Task instructions —
Please reproduce exactly the line that carries "(420, 350) = (348, 291): grey book -> none" and all remaining lines through the last line of the data, and write nothing else.
**** Input for this task
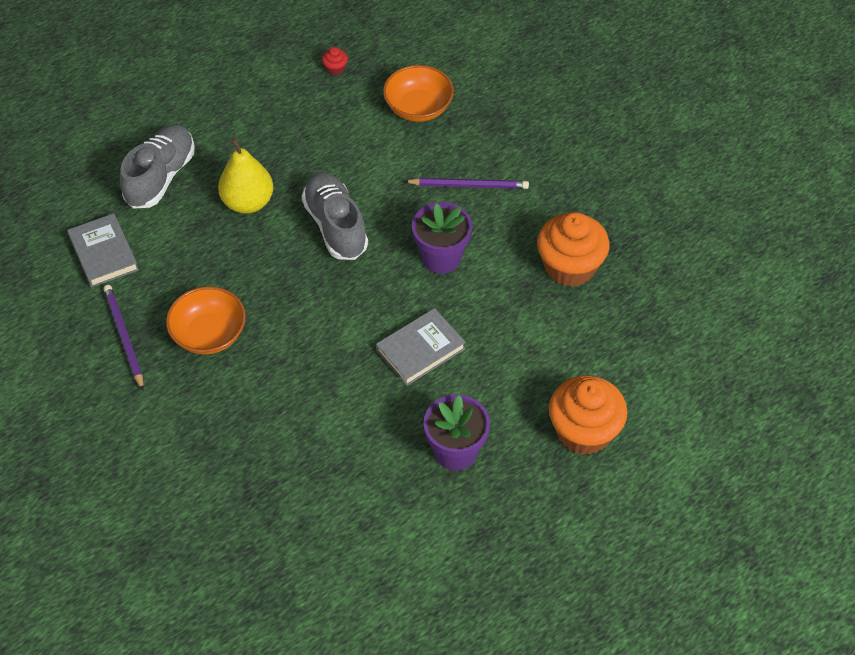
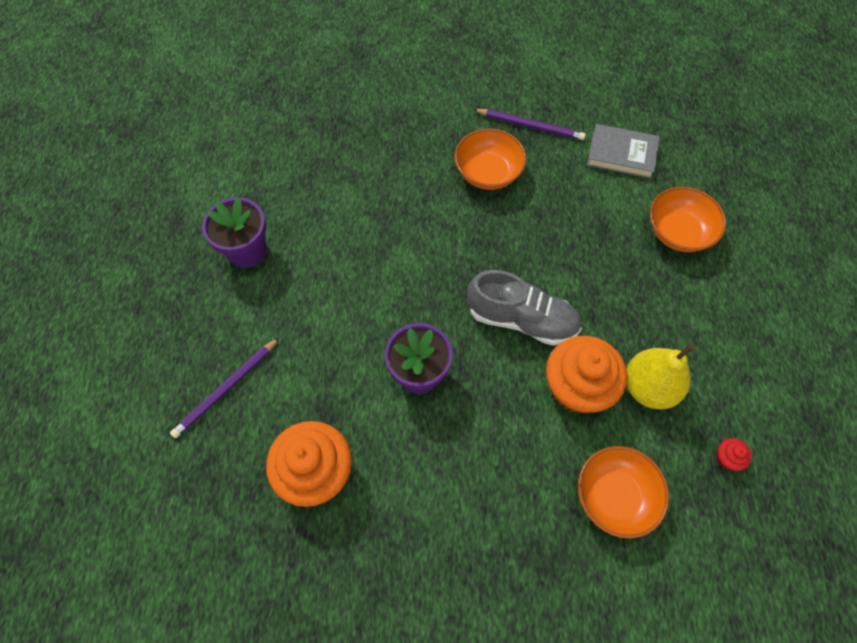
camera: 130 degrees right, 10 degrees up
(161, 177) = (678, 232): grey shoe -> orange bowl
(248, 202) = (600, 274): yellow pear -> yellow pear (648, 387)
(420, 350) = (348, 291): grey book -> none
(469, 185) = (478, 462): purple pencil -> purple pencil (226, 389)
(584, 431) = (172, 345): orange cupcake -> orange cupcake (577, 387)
********
Task response —
(420, 350) = (348, 291): grey book -> none
(469, 185) = (478, 462): purple pencil -> purple pencil (226, 389)
(584, 431) = (172, 345): orange cupcake -> orange cupcake (577, 387)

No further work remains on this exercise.